§ Activity
Go through the listing below and show each line that has the word "VRAW".

§ Exercise material
Content starts

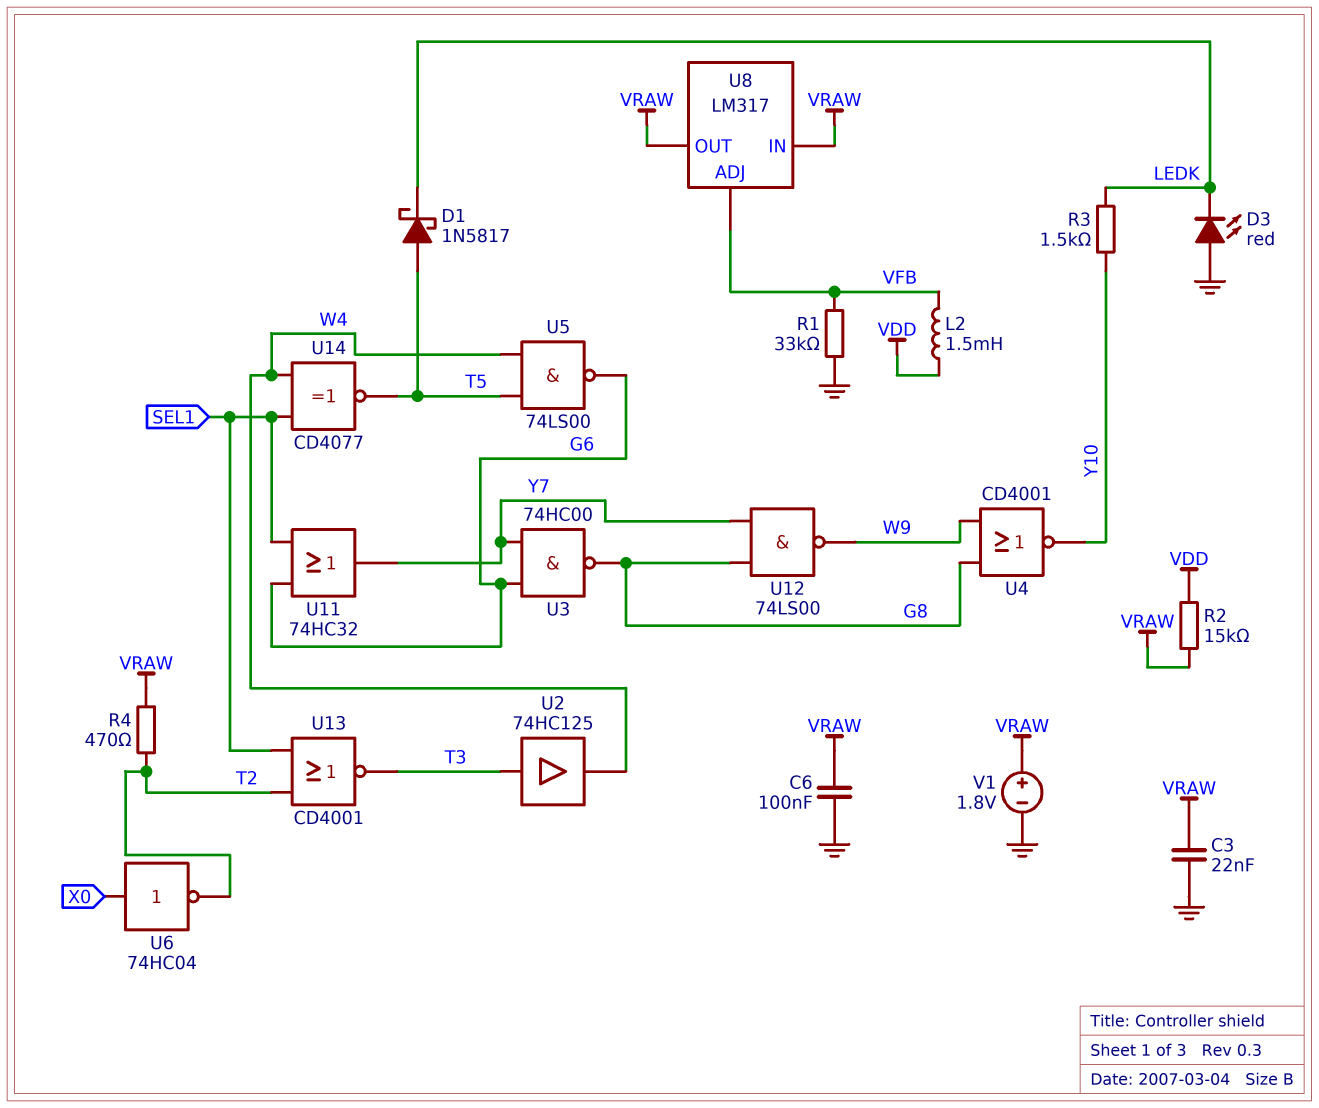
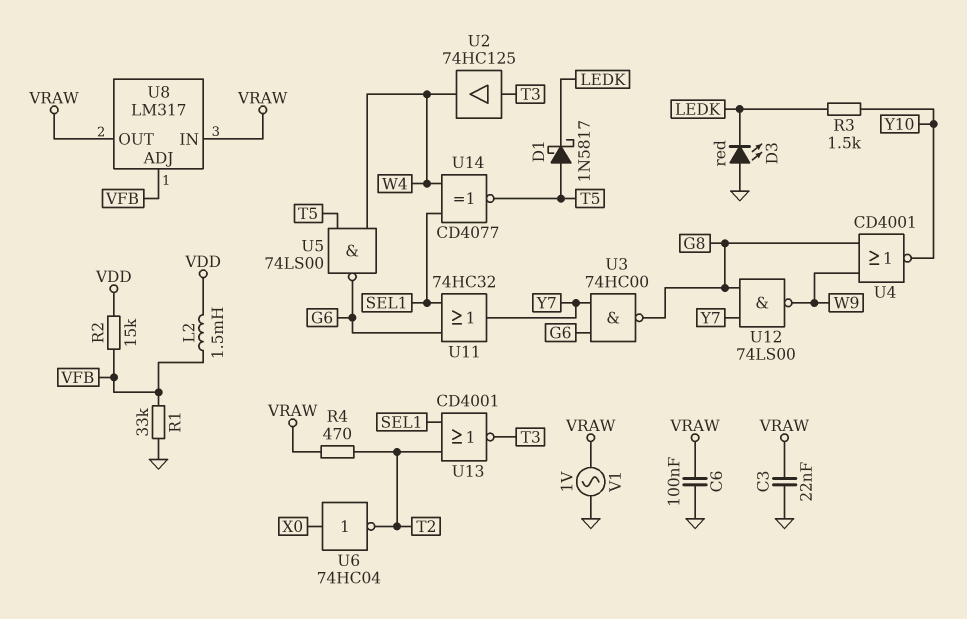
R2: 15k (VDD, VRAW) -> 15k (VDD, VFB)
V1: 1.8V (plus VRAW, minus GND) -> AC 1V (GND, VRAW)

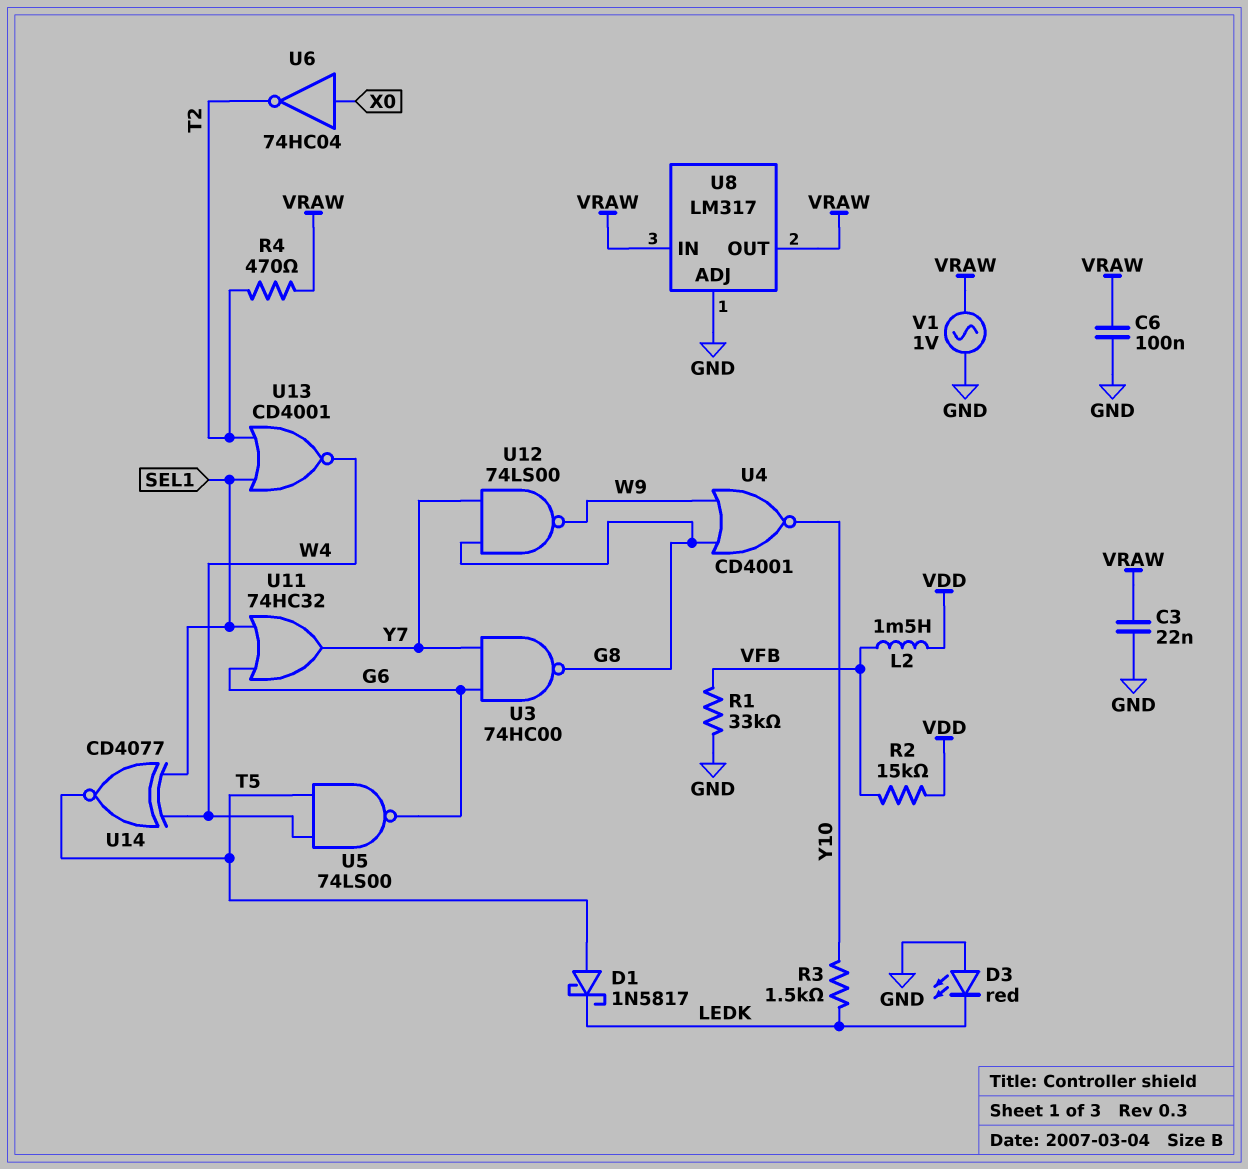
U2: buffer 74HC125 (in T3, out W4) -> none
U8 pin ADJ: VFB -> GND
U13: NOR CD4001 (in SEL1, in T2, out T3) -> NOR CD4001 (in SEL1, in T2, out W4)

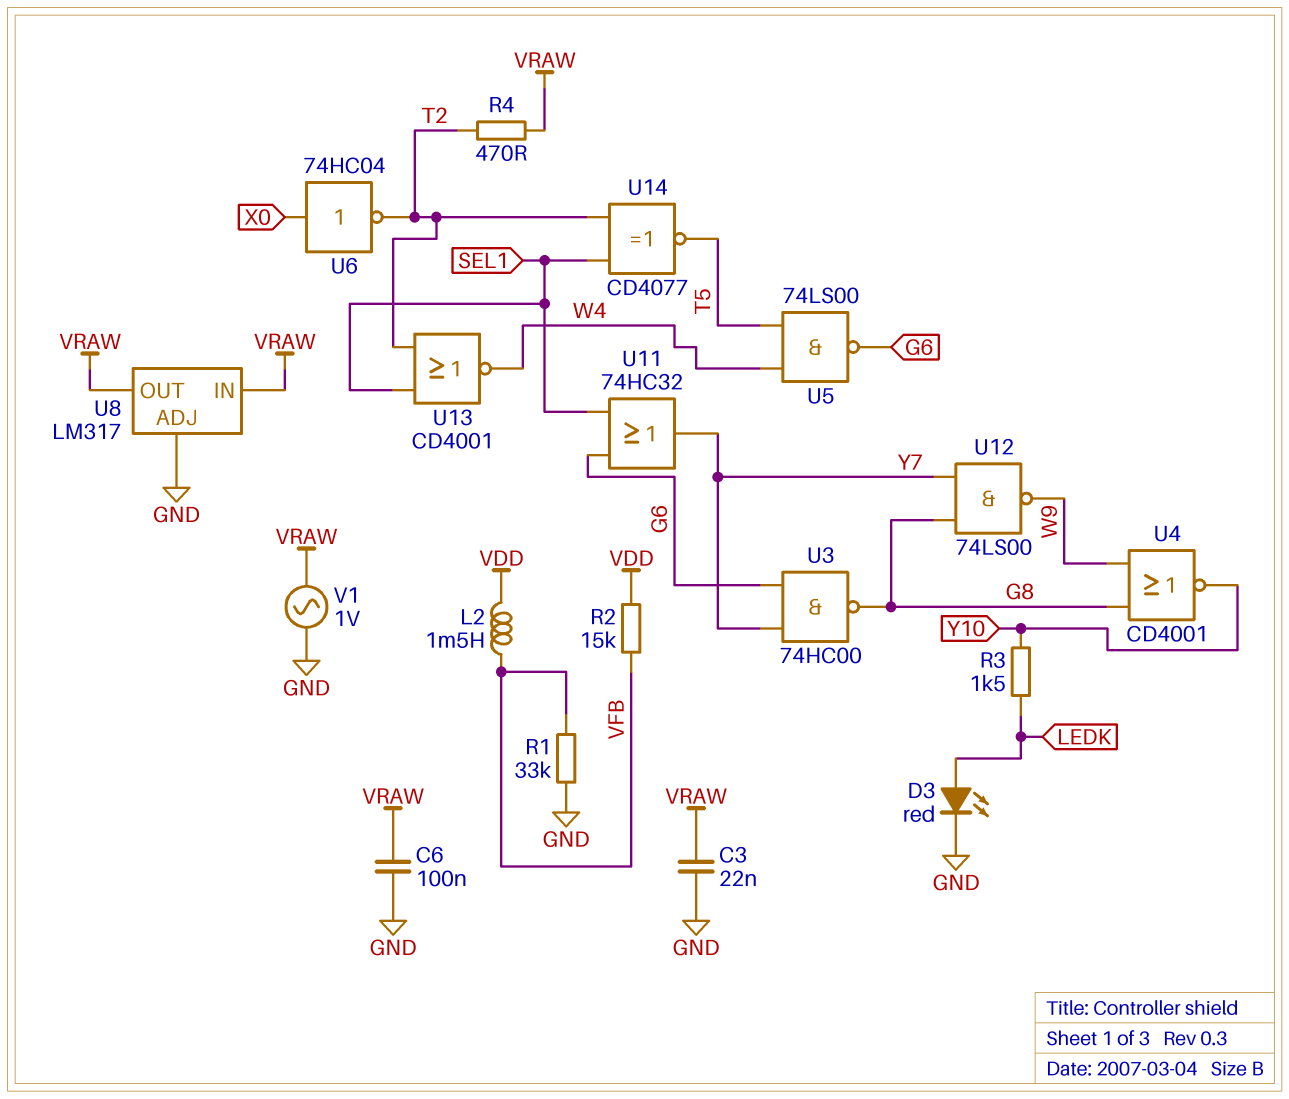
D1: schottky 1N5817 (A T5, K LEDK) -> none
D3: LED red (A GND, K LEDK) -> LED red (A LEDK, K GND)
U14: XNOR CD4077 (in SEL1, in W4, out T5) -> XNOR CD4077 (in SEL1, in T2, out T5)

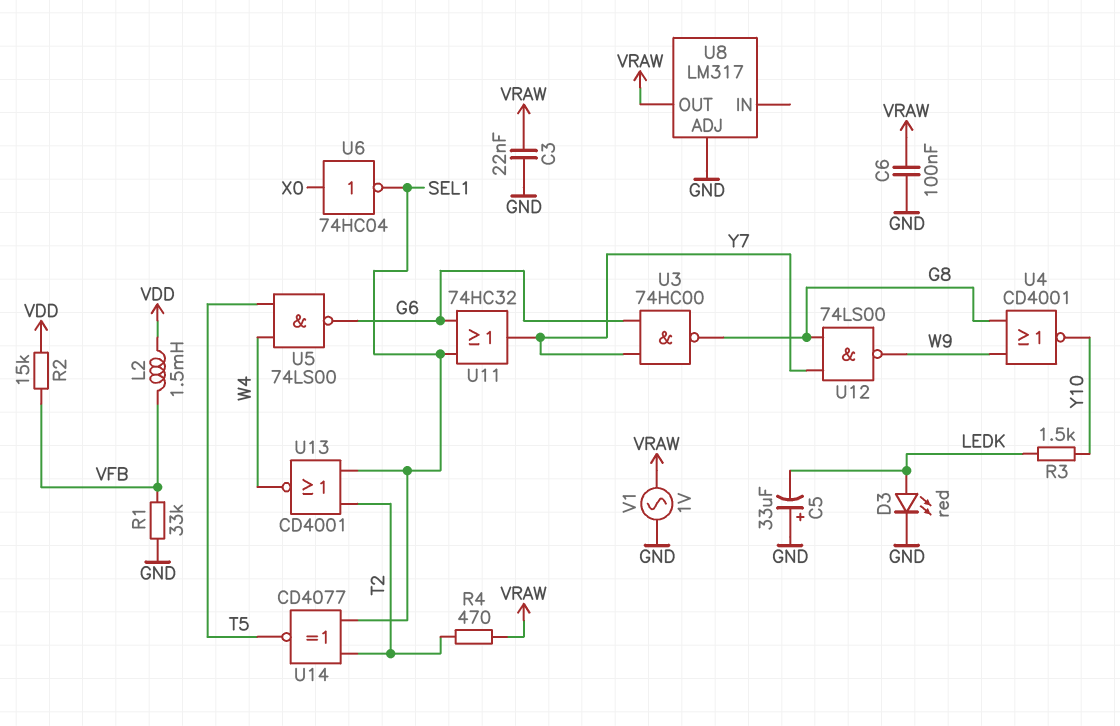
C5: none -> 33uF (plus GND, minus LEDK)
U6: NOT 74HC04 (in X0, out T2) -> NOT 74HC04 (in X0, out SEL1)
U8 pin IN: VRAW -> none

Content ends
Content starts

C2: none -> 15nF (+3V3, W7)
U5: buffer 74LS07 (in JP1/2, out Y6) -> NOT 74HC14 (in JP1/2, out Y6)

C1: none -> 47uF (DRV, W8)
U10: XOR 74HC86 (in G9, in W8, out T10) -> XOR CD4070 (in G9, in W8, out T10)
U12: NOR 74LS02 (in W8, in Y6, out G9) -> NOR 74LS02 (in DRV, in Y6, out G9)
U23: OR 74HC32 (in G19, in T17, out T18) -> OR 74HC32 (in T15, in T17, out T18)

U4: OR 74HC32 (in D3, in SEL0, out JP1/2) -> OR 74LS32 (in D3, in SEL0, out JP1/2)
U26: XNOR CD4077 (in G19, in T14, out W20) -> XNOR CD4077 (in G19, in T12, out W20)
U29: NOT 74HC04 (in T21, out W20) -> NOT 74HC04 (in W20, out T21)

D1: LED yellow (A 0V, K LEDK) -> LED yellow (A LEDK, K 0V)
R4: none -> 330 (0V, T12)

Content ends

§ Task solution
R2: 15k (VDD, VRAW) -> 15k (VDD, VFB)
V1: 1.8V (plus VRAW, minus GND) -> AC 1V (GND, VRAW)
U8 pin IN: VRAW -> none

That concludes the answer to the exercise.